> DATASET RECORDS:
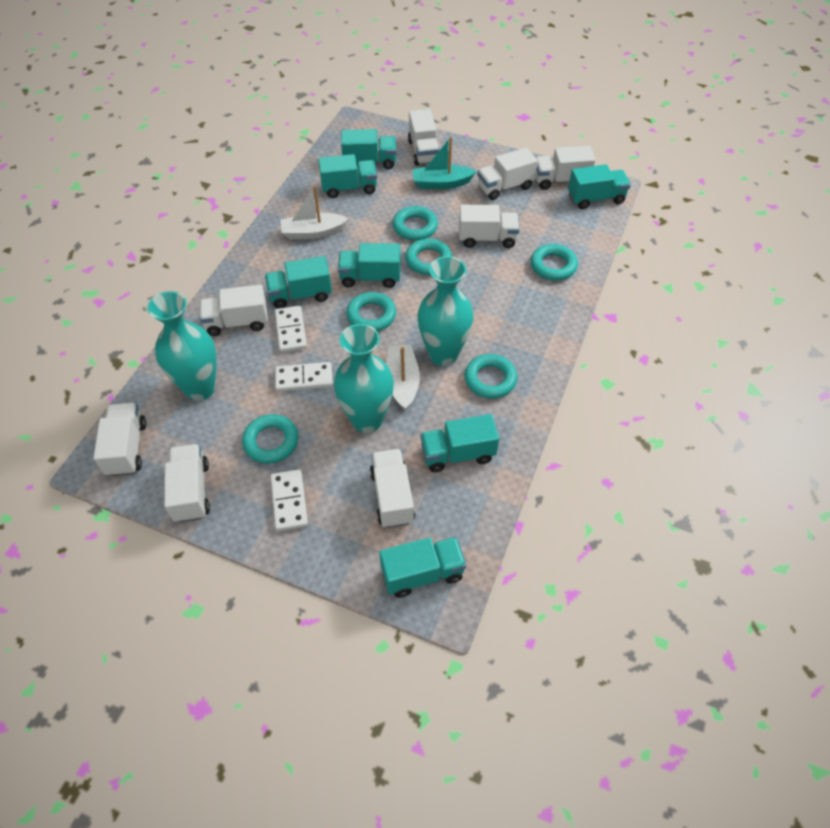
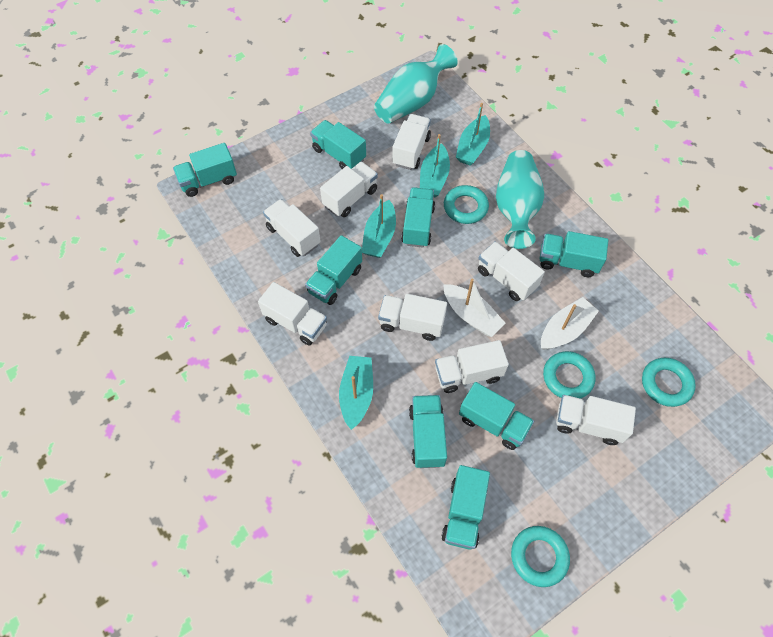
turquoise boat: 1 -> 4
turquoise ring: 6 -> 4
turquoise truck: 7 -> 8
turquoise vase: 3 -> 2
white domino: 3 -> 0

--

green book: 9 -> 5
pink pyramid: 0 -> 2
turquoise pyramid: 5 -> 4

> WORK ITEM:
Which lines above contain the word "pyramid"? Copy each of them.

> WRITTEN SOLUTION:
pink pyramid: 0 -> 2
turquoise pyramid: 5 -> 4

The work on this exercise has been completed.